* GIVEN DATA
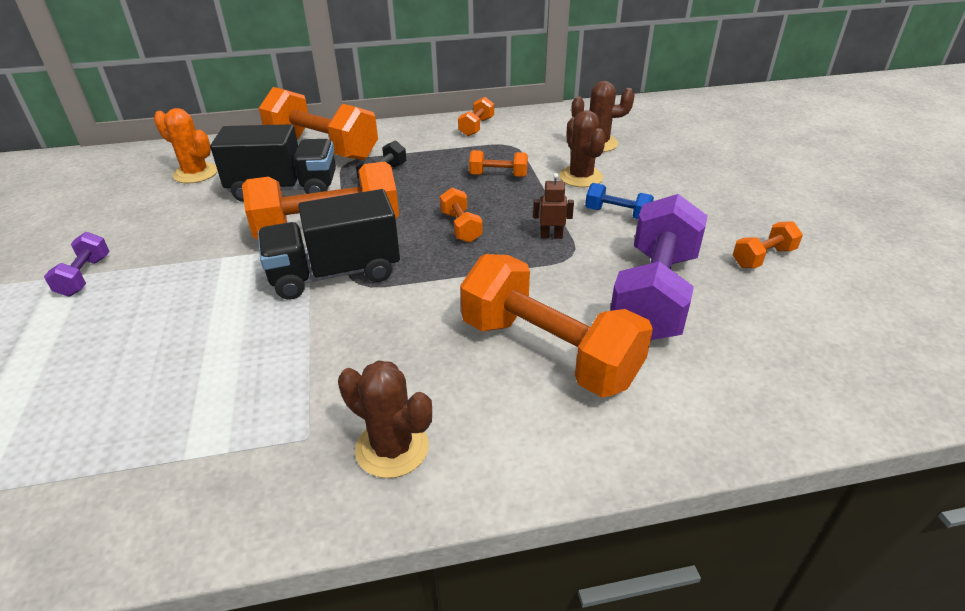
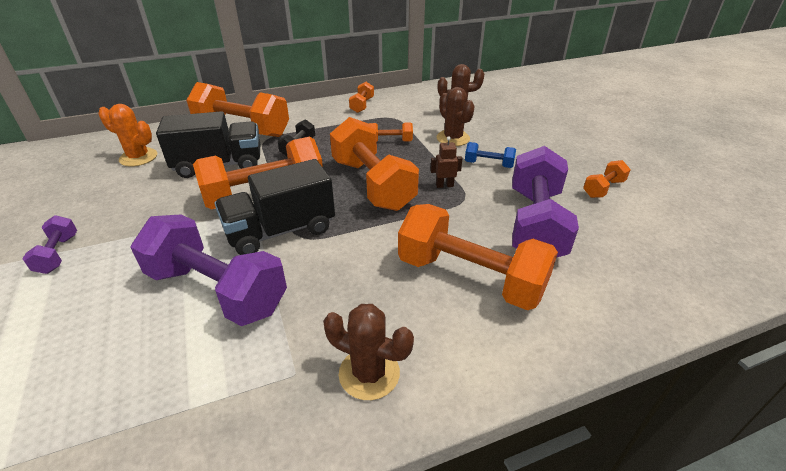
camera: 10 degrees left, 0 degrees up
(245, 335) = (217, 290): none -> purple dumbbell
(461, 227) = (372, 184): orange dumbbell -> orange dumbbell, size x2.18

==

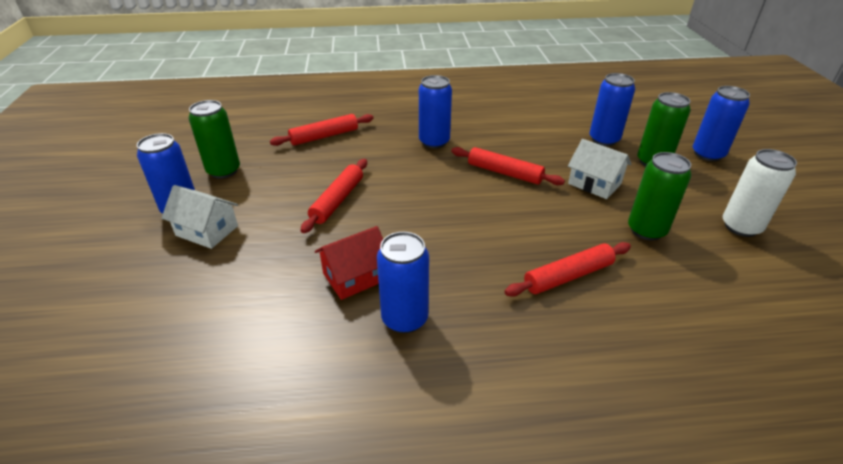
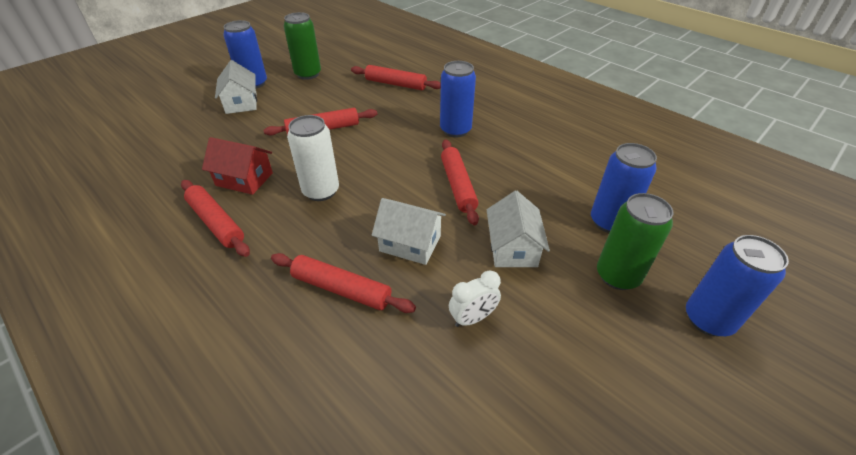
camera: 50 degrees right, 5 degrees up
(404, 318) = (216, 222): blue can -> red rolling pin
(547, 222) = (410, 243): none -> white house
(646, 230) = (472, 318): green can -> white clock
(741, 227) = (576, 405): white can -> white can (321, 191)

* WHAT YOU WILL DO
Your answer should consist of the lines from the listing that hold the word "none".

* PROBLEM SOLUTION
(245, 335) = (217, 290): none -> purple dumbbell
(547, 222) = (410, 243): none -> white house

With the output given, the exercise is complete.